◆ Material for the task:
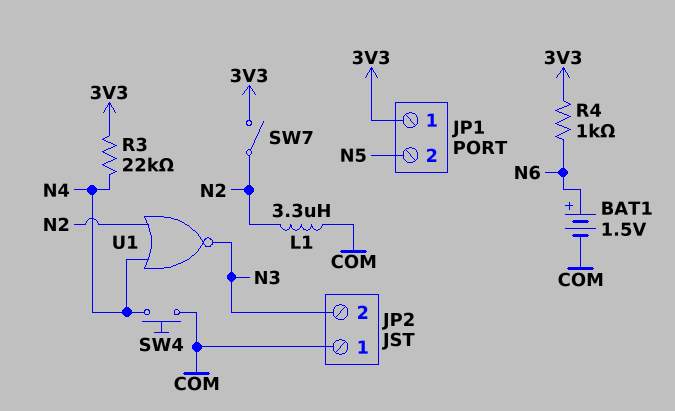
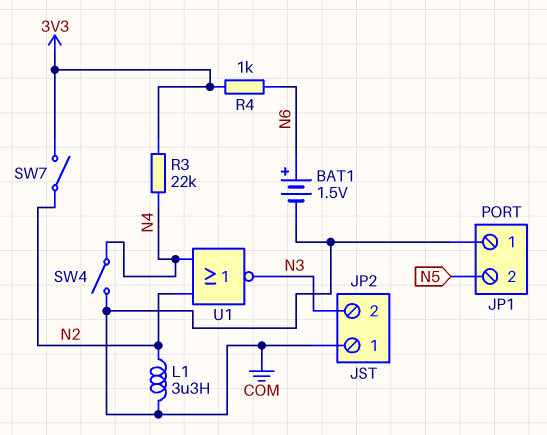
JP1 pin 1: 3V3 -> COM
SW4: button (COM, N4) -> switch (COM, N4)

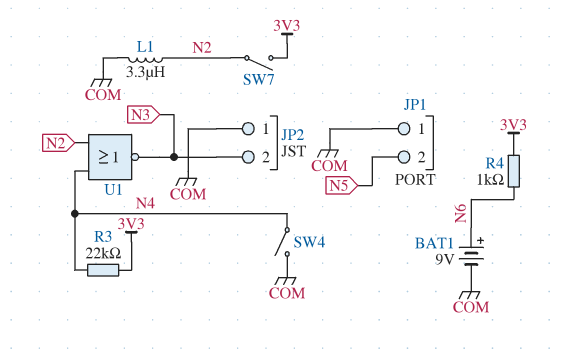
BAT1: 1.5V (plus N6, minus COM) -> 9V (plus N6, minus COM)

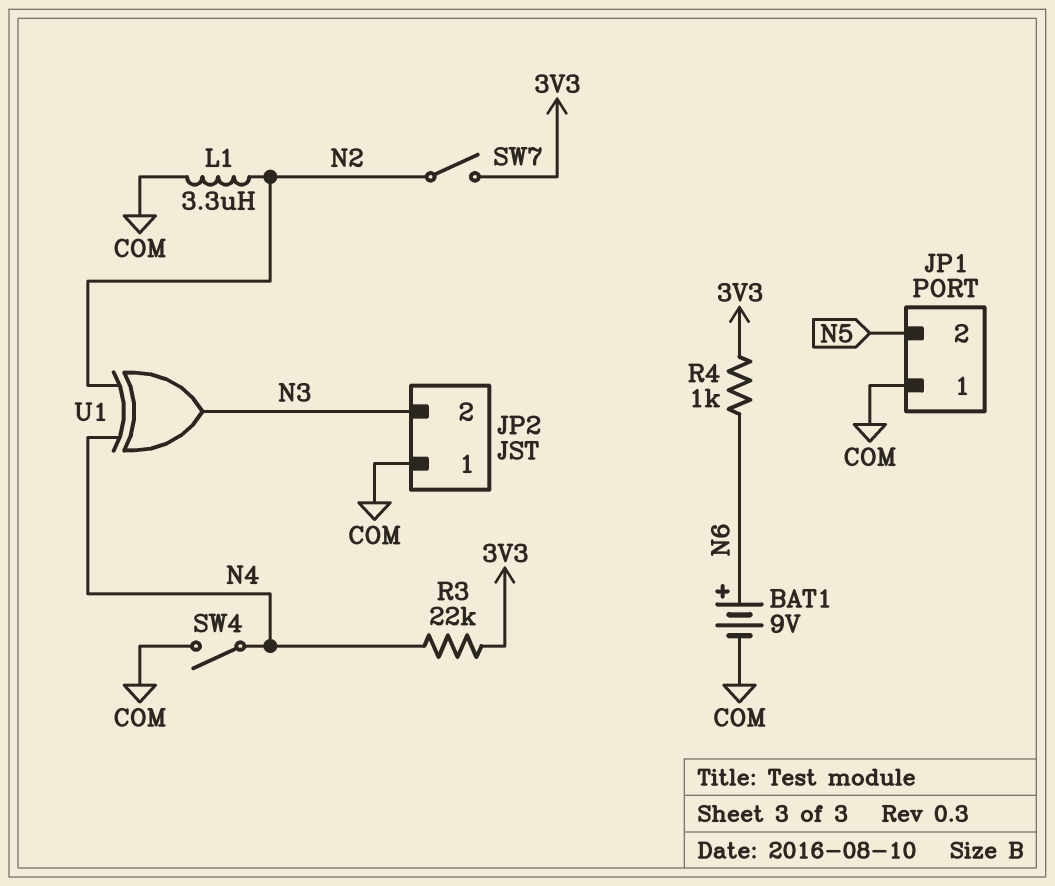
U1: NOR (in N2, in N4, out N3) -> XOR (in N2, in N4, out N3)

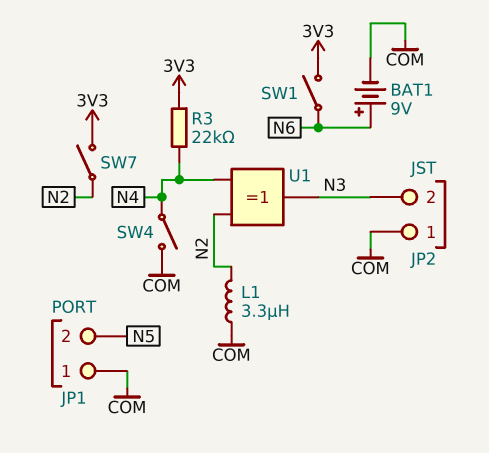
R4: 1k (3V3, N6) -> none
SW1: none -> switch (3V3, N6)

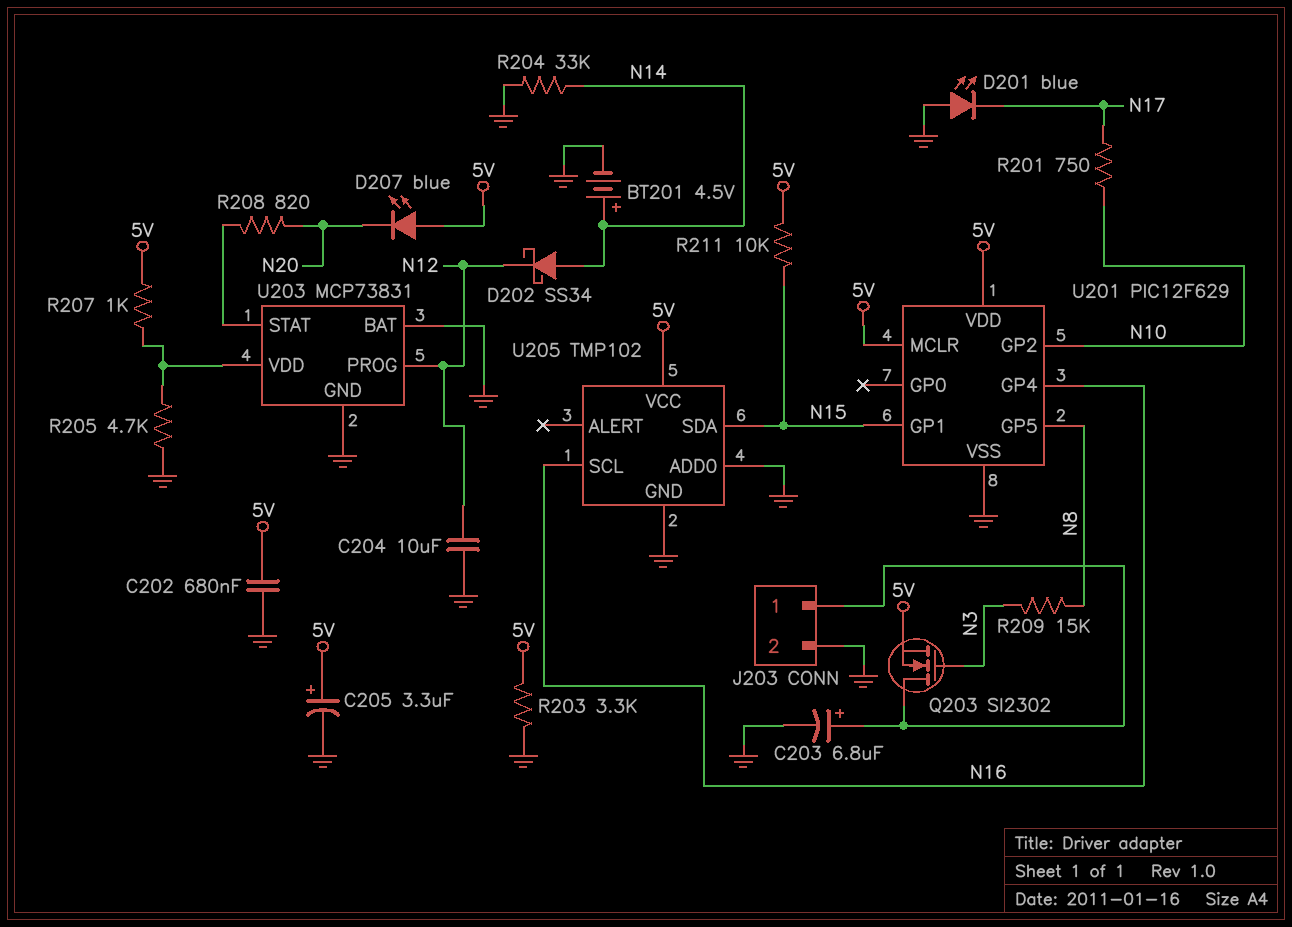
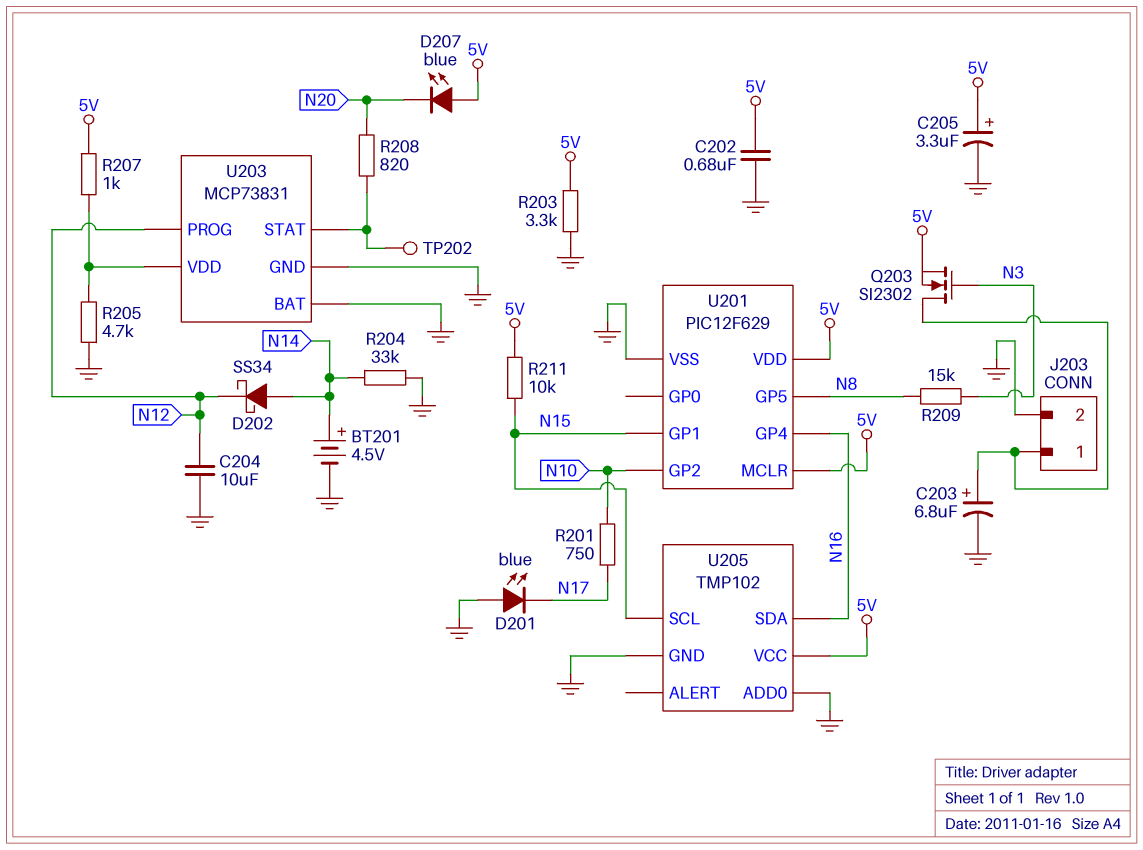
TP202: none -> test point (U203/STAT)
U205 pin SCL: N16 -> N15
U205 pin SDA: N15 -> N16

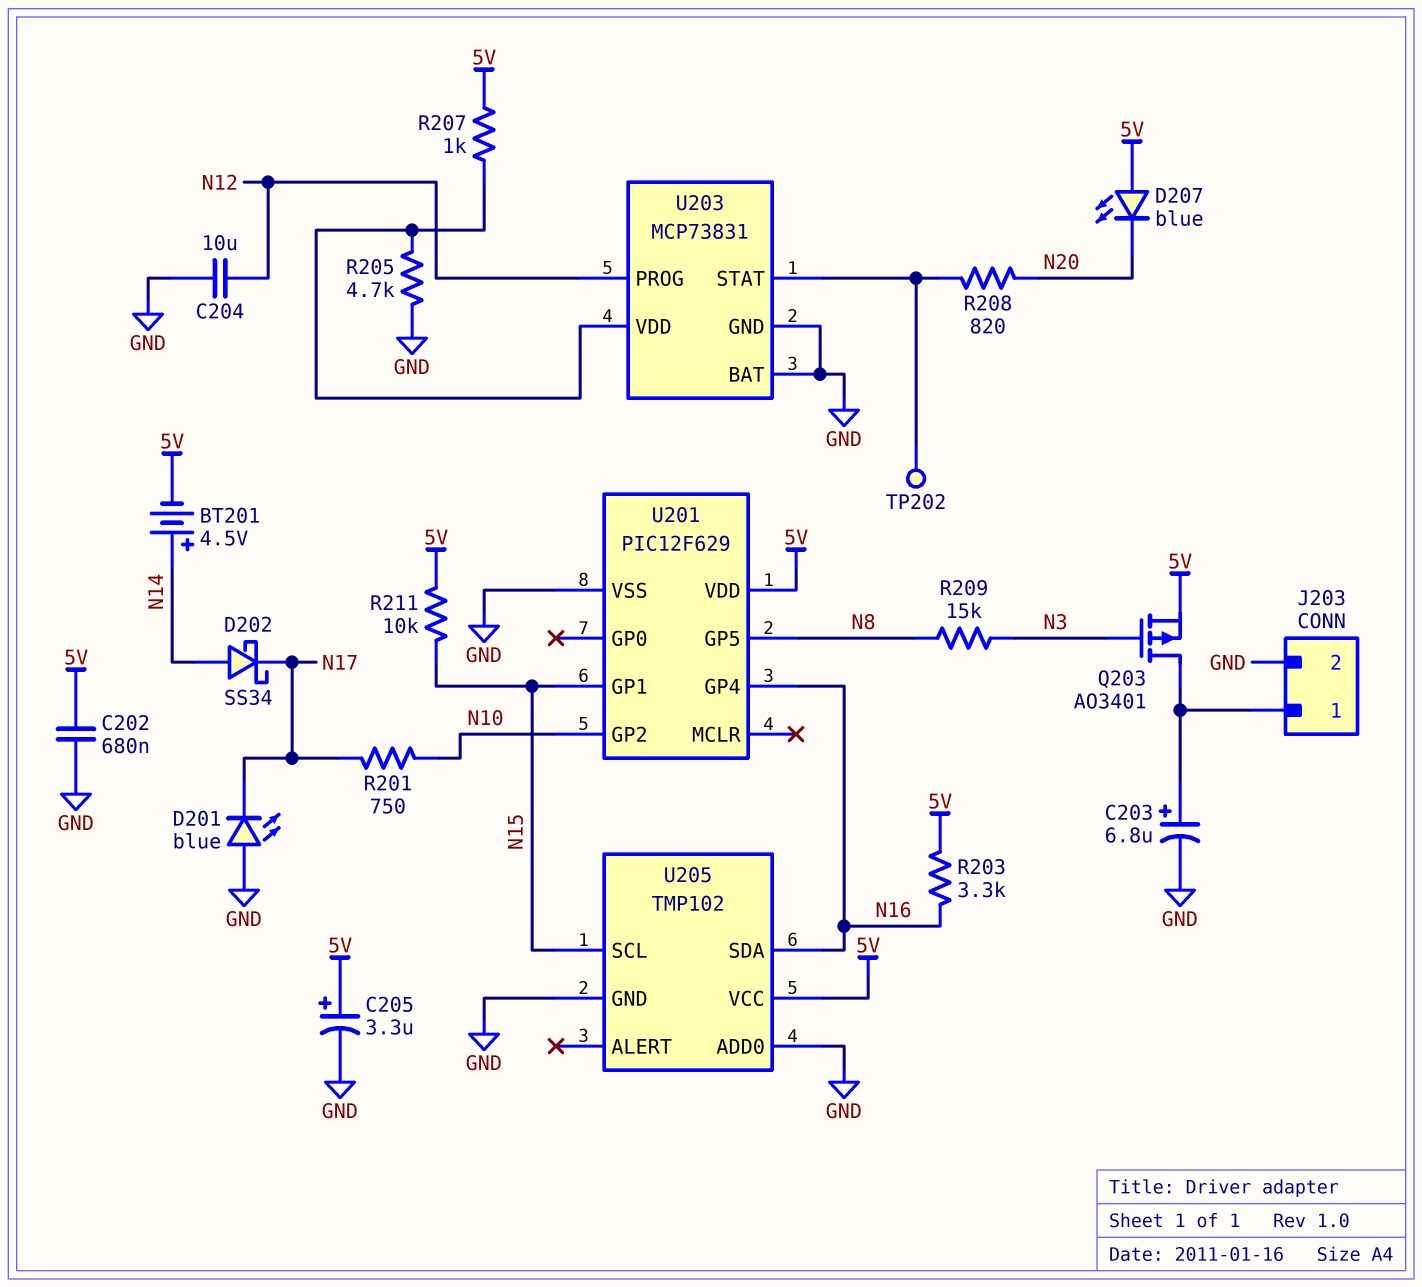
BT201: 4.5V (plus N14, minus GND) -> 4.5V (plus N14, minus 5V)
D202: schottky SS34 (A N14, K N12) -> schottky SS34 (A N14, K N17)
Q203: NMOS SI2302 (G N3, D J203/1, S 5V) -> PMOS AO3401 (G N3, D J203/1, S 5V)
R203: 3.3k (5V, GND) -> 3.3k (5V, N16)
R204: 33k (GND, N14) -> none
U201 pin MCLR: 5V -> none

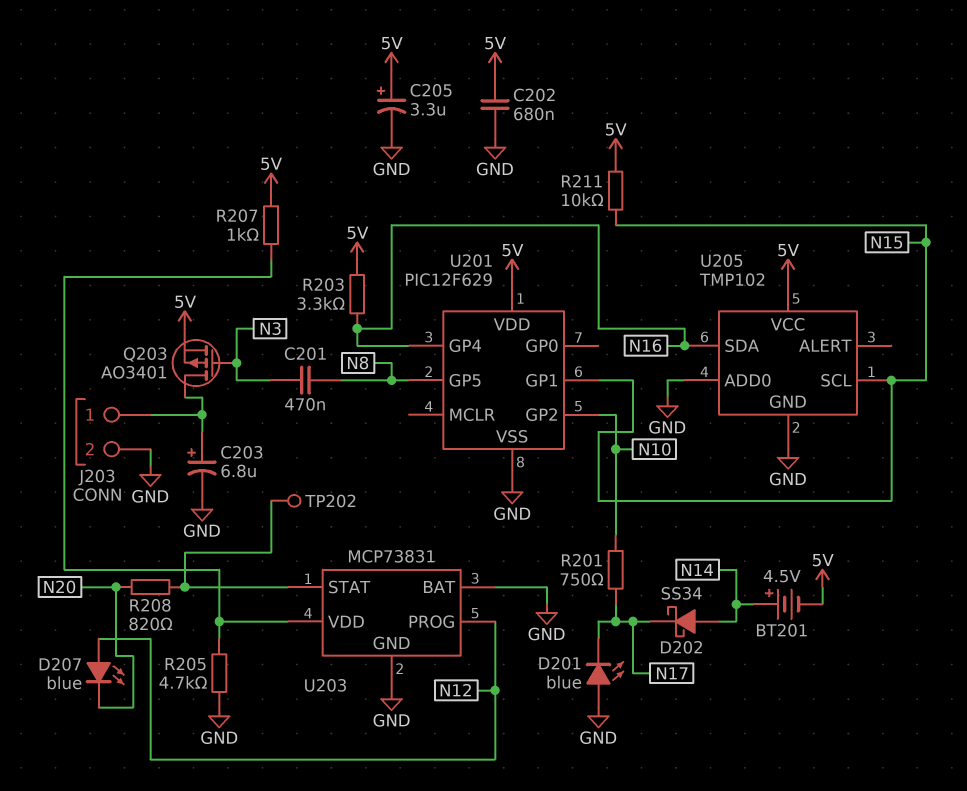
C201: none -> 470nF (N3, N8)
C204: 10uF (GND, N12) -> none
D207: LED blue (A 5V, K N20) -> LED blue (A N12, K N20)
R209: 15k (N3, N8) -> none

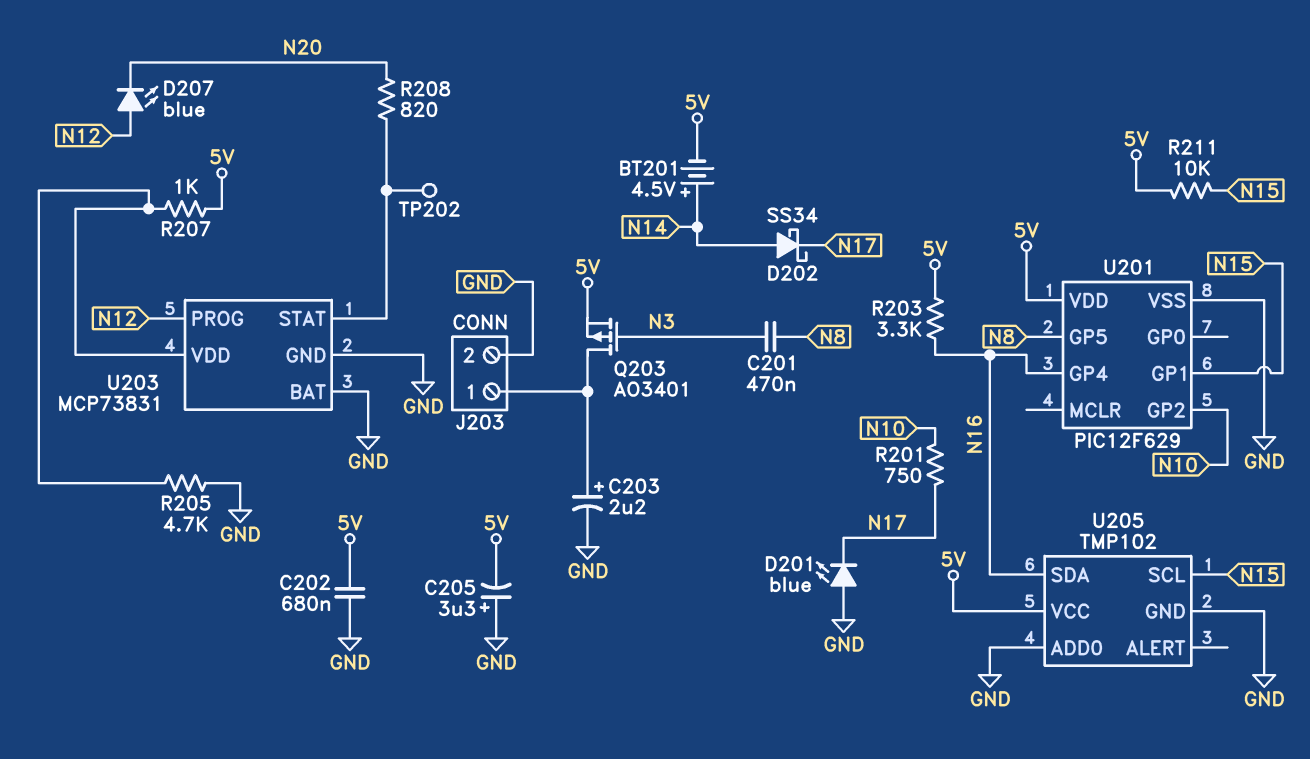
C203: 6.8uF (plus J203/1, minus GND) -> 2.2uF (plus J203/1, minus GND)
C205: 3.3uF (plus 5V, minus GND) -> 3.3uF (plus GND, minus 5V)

◆ Exercise details: Tell me how many lines of the records include the word "none", and say nothing else.

◆ Task output: 8